• [Problem] From the first line of the data below, repeat each line exactly until you reach the line with "D1: none -> schottky (A W7, K +3V3)"; include that line too.

• [Dataset content]
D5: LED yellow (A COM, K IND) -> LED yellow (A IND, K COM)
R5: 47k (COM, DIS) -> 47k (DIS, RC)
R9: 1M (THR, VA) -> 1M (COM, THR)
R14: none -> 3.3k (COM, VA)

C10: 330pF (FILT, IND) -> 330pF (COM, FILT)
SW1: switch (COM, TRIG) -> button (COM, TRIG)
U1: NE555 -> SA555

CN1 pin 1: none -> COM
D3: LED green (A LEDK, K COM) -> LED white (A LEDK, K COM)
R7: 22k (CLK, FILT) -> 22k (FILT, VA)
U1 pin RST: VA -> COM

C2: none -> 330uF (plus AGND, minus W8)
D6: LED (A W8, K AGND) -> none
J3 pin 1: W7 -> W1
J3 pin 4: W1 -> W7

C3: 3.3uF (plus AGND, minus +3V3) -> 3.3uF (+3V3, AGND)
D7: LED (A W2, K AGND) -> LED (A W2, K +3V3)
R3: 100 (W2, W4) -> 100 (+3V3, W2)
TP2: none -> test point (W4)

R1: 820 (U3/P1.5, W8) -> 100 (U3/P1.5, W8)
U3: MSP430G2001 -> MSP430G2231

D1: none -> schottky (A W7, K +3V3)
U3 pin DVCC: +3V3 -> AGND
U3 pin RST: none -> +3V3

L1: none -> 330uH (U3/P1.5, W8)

• [Expected answer]
D5: LED yellow (A COM, K IND) -> LED yellow (A IND, K COM)
R5: 47k (COM, DIS) -> 47k (DIS, RC)
R9: 1M (THR, VA) -> 1M (COM, THR)
R14: none -> 3.3k (COM, VA)

C10: 330pF (FILT, IND) -> 330pF (COM, FILT)
SW1: switch (COM, TRIG) -> button (COM, TRIG)
U1: NE555 -> SA555

CN1 pin 1: none -> COM
D3: LED green (A LEDK, K COM) -> LED white (A LEDK, K COM)
R7: 22k (CLK, FILT) -> 22k (FILT, VA)
U1 pin RST: VA -> COM

C2: none -> 330uF (plus AGND, minus W8)
D6: LED (A W8, K AGND) -> none
J3 pin 1: W7 -> W1
J3 pin 4: W1 -> W7

C3: 3.3uF (plus AGND, minus +3V3) -> 3.3uF (+3V3, AGND)
D7: LED (A W2, K AGND) -> LED (A W2, K +3V3)
R3: 100 (W2, W4) -> 100 (+3V3, W2)
TP2: none -> test point (W4)

R1: 820 (U3/P1.5, W8) -> 100 (U3/P1.5, W8)
U3: MSP430G2001 -> MSP430G2231

D1: none -> schottky (A W7, K +3V3)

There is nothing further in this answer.